Search the records that follow and extract every line containing the string "none".
+ + +
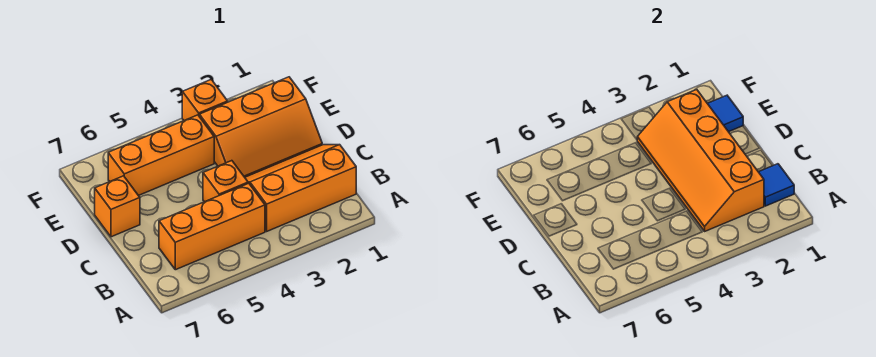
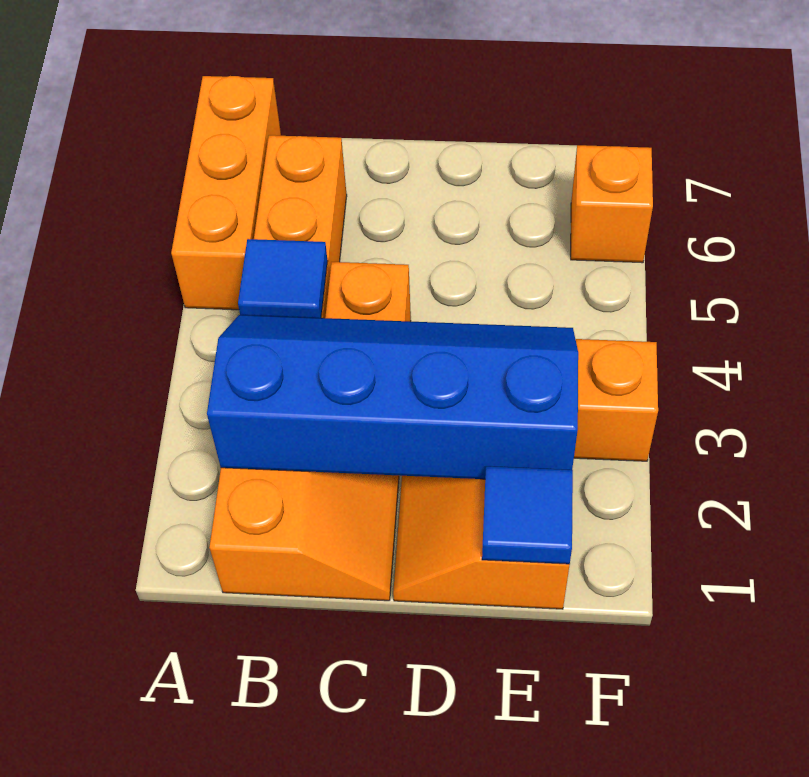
blue tile B1 level 2 -> blue tile B4 level 2
orange slope B2:E3 level 2 top 2 -> blue slope B2:E3 level 2 top 2
orange brick D7 level 1 -> orange brick F6 level 1
orange brick E4:E6 level 1 -> orange brick A5:A7 level 1

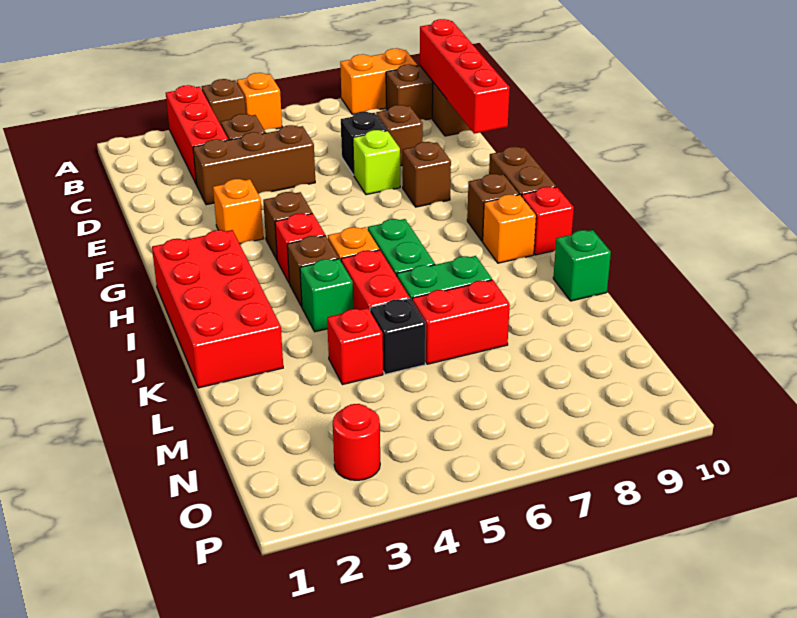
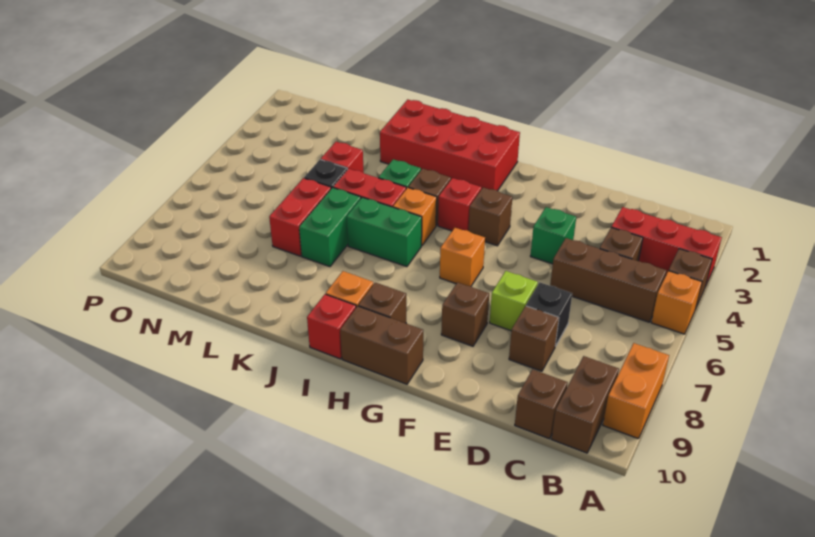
red brick B10:E10 level 2 -> none
brown brick D3:D5 level 1 -> brown brick B5:D5 level 1
orange brick F3 level 1 -> orange brick G6 level 1
green brick K10 level 1 -> green brick E4 level 1
red round brick O3 level 1 -> none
+ + +
WORKED SOLUTION ::
red brick B10:E10 level 2 -> none
red round brick O3 level 1 -> none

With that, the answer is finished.